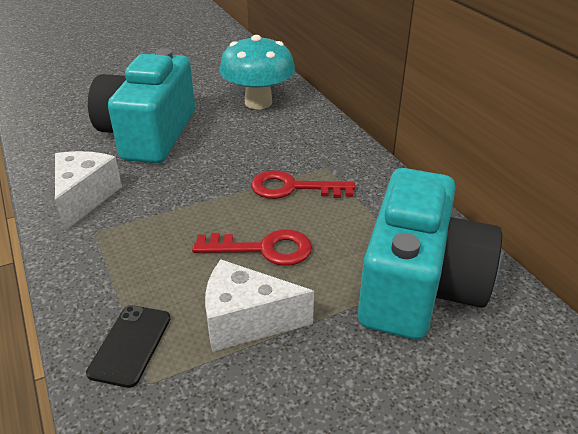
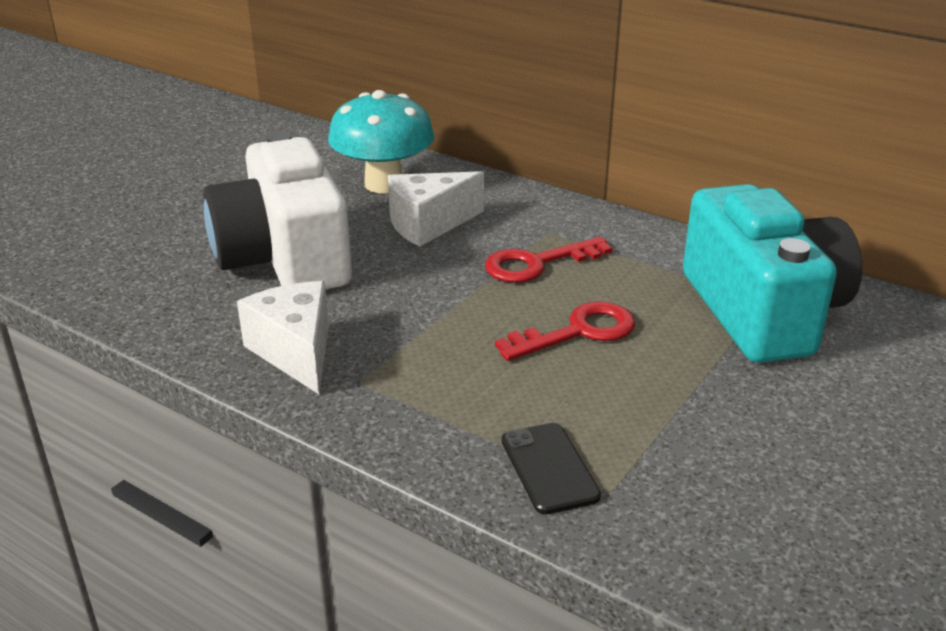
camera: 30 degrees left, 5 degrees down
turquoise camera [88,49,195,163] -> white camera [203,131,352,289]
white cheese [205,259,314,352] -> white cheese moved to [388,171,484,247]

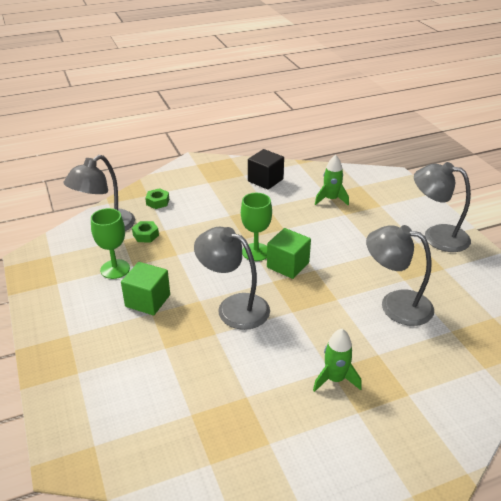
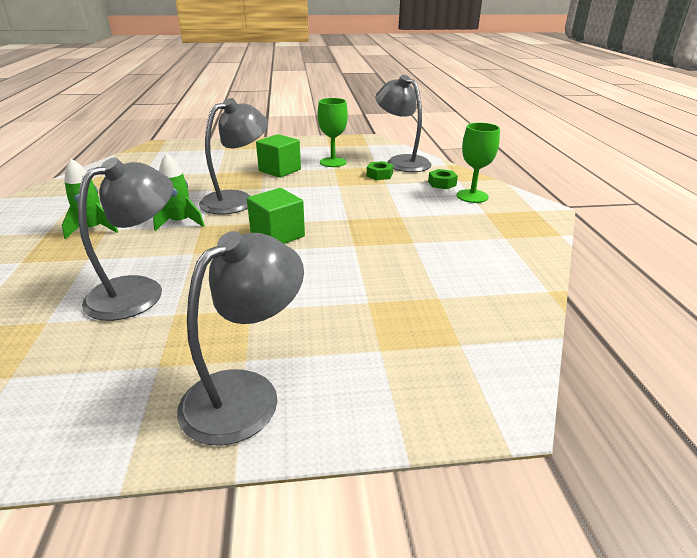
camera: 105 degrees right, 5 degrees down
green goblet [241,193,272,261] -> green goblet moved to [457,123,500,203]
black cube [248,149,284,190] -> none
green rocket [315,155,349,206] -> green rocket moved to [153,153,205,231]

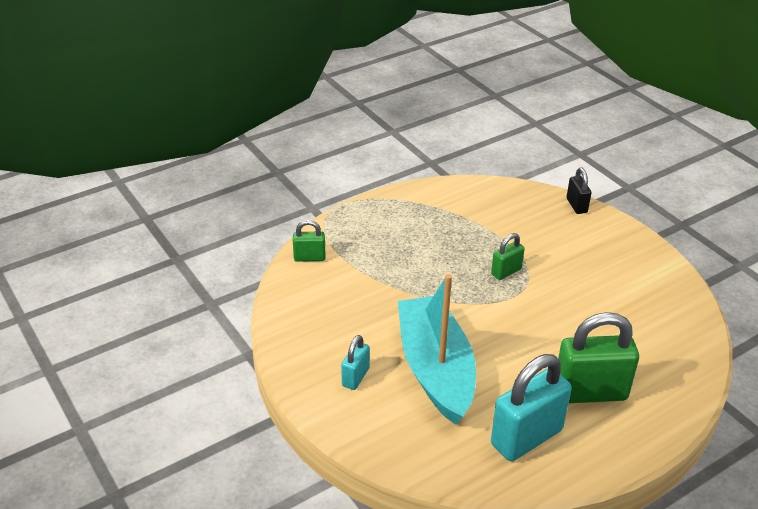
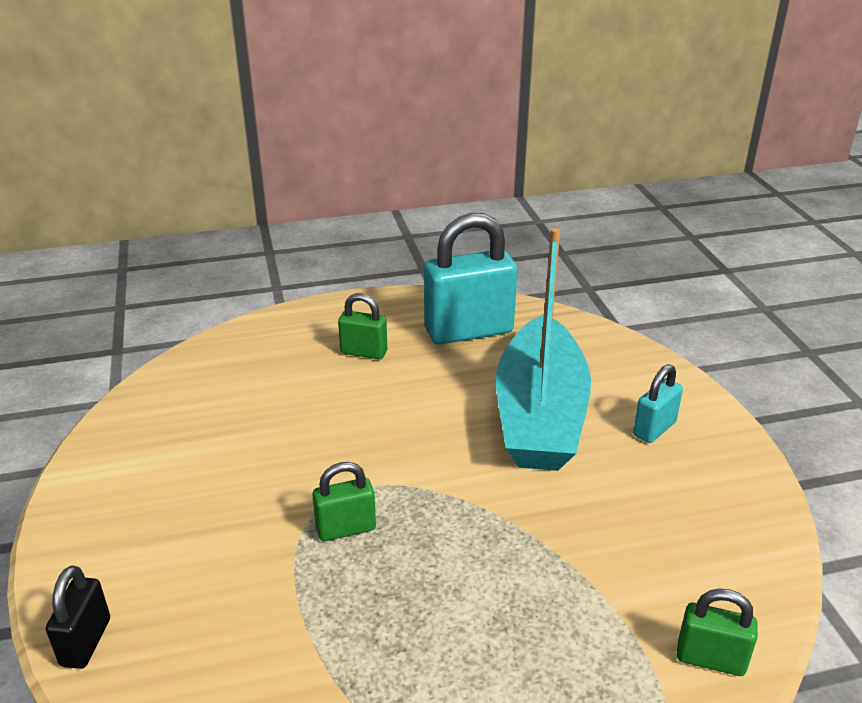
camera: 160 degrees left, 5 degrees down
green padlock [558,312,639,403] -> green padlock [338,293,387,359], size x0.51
----
> _WHAT IS EXPECTED_: In the records above, find each line with the string "white" and list it.

> _TASK ANSWER_:
turquoise camera [88,49,195,163] -> white camera [203,131,352,289]
white cheese [205,259,314,352] -> white cheese moved to [388,171,484,247]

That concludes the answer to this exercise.